:: Provided records ::
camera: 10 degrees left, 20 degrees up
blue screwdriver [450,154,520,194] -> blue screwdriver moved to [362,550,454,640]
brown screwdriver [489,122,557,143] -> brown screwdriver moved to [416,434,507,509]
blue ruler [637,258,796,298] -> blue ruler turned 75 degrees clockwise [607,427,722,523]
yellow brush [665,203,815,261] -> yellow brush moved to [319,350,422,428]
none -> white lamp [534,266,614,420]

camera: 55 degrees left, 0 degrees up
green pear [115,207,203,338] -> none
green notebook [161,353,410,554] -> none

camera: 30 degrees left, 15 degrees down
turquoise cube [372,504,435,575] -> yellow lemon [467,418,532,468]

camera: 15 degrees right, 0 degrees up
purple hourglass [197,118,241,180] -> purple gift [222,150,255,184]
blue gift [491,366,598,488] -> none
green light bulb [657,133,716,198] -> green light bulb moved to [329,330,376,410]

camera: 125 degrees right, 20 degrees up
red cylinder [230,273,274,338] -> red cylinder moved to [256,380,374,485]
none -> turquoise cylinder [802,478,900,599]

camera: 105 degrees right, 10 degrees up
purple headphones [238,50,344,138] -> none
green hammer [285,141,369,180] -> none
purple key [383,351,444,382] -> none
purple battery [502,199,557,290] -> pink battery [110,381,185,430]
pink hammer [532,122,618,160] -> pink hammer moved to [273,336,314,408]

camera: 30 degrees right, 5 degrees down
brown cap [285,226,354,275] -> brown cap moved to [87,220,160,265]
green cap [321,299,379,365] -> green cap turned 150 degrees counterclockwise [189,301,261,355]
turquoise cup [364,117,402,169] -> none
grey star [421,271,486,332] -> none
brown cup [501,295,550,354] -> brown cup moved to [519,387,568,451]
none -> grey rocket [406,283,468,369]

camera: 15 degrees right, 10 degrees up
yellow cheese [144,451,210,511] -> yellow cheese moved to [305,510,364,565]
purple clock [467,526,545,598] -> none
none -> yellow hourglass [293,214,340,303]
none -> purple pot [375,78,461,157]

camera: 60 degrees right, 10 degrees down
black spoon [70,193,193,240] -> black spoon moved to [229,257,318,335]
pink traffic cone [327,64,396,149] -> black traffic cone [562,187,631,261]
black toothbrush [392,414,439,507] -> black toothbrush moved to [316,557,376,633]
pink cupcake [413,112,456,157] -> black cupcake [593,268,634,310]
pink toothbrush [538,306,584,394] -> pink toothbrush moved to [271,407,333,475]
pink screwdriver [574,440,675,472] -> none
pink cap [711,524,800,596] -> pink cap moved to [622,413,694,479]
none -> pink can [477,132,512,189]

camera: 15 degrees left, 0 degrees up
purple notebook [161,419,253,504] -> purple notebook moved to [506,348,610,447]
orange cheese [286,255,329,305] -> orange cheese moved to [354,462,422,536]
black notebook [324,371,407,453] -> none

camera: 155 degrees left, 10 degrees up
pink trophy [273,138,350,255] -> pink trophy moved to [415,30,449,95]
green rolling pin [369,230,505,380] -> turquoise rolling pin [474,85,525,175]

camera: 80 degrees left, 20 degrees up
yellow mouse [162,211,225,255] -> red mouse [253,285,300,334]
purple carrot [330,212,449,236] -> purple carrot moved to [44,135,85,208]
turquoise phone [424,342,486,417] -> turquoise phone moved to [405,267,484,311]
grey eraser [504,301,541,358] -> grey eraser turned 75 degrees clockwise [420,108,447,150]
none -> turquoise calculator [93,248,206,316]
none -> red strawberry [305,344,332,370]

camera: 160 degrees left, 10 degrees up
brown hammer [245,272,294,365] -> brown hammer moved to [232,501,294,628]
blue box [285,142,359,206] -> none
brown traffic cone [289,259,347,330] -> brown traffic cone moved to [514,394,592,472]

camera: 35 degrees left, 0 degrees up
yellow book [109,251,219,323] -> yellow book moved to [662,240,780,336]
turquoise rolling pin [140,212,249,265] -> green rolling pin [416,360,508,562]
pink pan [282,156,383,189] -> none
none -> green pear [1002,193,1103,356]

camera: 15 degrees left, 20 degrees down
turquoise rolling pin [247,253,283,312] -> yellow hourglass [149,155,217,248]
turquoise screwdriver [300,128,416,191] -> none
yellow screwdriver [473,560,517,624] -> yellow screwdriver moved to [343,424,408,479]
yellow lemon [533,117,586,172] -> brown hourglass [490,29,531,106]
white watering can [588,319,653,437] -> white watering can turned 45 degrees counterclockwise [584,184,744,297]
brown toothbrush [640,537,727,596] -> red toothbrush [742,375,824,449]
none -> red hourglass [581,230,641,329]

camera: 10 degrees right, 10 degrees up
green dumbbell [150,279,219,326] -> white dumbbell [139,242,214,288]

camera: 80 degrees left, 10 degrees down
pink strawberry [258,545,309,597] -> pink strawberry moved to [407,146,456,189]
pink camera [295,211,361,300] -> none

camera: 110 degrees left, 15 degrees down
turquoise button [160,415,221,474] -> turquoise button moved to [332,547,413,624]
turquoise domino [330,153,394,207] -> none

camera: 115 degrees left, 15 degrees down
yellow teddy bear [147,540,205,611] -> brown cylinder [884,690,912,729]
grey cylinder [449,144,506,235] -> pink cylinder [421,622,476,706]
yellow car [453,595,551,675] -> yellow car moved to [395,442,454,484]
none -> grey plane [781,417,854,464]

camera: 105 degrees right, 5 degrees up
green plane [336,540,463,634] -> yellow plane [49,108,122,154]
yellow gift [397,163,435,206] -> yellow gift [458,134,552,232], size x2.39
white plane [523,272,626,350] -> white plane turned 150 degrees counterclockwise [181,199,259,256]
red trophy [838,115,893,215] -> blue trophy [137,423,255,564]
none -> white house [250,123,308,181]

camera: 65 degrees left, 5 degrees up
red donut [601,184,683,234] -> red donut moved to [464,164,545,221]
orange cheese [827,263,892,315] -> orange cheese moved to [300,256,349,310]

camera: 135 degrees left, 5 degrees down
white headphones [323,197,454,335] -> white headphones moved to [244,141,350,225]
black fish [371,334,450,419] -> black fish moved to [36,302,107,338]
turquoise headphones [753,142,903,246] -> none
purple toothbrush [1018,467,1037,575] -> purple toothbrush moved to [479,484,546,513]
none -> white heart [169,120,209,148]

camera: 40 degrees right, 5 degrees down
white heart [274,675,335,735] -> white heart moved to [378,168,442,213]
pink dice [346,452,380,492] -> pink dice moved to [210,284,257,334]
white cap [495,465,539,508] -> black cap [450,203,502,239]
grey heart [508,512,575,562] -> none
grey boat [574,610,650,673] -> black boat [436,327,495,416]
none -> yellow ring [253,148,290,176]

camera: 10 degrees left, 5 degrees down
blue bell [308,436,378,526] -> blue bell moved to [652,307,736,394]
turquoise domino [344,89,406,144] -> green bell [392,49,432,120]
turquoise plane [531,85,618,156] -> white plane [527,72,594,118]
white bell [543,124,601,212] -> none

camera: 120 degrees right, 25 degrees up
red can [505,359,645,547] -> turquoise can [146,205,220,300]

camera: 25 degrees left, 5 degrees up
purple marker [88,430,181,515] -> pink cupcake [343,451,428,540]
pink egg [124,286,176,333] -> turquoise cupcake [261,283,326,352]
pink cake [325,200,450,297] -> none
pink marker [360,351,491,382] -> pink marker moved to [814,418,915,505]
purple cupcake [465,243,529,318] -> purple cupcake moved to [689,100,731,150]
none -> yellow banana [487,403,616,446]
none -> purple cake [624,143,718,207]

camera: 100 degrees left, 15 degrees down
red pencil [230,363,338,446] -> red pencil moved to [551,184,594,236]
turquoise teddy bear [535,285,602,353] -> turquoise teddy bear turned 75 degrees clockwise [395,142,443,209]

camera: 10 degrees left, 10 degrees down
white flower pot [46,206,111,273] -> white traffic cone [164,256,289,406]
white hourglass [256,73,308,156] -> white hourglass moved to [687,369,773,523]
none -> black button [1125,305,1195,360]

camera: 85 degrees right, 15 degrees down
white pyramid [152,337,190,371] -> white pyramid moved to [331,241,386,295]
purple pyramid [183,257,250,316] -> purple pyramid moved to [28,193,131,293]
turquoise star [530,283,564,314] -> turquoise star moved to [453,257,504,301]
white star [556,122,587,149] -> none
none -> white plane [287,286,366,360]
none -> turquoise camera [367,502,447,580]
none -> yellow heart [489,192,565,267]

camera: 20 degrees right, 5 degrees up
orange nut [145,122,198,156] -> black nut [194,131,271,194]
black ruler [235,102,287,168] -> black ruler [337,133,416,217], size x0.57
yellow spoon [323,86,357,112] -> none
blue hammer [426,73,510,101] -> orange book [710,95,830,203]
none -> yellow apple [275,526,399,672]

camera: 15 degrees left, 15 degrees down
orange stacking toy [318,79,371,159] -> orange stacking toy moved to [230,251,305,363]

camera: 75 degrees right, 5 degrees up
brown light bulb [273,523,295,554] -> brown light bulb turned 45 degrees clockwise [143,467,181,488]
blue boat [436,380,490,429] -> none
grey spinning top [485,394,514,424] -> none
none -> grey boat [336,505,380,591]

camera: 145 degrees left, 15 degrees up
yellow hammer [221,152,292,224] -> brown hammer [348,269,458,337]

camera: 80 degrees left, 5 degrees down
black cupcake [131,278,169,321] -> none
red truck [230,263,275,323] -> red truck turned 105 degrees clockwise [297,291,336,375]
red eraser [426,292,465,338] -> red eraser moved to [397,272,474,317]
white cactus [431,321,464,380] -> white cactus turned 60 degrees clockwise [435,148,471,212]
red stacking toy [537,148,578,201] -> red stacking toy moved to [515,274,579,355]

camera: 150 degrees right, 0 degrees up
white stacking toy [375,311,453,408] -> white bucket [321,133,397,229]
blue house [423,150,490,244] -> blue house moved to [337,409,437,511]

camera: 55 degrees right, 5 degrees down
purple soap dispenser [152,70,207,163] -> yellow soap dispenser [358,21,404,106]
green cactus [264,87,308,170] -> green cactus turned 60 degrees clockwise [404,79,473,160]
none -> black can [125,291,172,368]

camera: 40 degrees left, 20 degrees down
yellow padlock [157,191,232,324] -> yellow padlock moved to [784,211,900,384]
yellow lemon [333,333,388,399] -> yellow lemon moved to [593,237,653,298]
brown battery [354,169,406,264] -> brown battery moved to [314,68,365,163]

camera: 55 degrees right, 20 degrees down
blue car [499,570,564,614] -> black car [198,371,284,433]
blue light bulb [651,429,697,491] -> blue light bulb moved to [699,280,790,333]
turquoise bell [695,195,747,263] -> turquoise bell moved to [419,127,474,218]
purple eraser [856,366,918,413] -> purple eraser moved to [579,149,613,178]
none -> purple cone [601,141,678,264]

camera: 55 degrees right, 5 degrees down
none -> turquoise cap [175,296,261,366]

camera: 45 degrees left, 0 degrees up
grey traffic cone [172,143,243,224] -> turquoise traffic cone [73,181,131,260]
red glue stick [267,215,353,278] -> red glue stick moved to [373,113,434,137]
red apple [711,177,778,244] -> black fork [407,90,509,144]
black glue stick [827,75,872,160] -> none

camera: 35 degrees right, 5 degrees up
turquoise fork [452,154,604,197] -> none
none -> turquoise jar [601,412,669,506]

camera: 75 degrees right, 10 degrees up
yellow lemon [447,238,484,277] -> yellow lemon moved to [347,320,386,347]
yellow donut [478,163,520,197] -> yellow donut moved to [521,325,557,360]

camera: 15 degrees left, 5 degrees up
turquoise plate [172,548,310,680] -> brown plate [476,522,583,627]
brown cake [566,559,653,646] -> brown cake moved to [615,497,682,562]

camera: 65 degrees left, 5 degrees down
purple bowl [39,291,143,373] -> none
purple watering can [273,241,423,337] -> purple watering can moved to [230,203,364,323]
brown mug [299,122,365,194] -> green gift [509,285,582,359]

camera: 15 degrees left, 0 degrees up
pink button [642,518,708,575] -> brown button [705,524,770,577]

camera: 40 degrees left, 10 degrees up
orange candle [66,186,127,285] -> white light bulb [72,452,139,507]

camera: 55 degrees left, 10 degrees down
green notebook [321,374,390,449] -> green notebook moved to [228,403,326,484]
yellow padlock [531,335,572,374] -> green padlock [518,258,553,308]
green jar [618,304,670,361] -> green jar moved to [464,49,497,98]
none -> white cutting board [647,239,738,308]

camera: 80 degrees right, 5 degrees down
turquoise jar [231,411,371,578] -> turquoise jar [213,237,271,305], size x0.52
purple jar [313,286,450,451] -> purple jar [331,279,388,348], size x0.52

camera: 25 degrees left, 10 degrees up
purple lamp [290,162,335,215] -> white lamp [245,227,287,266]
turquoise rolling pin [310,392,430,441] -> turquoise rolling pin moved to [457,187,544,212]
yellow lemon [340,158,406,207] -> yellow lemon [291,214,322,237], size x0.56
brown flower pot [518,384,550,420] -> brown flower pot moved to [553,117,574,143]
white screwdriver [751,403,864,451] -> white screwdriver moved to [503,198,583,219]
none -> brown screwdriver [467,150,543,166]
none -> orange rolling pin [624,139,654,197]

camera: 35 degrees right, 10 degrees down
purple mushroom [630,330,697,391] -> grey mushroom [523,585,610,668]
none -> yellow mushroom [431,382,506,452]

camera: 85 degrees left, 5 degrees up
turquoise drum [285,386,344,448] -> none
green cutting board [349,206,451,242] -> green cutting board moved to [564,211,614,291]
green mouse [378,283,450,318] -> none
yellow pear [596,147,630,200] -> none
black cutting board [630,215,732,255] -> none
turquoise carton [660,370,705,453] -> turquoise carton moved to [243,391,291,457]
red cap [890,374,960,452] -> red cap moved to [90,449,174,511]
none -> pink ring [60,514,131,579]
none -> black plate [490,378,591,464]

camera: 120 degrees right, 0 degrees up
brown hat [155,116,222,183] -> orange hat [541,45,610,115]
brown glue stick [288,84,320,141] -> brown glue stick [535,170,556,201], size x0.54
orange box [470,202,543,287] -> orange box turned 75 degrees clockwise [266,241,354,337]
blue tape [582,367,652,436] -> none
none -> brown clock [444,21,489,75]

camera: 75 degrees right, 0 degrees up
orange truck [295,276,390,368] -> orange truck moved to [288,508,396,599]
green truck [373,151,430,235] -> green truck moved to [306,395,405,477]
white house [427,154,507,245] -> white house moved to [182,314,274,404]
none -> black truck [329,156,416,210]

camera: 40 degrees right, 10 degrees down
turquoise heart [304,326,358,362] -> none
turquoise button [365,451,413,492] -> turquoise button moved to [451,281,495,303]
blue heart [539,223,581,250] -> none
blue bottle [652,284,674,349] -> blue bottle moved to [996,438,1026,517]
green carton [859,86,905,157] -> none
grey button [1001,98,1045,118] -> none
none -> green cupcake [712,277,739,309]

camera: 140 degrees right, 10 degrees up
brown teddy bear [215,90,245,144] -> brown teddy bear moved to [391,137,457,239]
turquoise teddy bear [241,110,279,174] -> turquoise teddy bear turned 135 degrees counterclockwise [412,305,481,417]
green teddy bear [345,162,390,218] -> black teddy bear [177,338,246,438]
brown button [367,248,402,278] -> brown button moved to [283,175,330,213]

:: The task ::
Only the count, nothing else: how many lines of the records hold the word "traffic"?

:: Result ::
4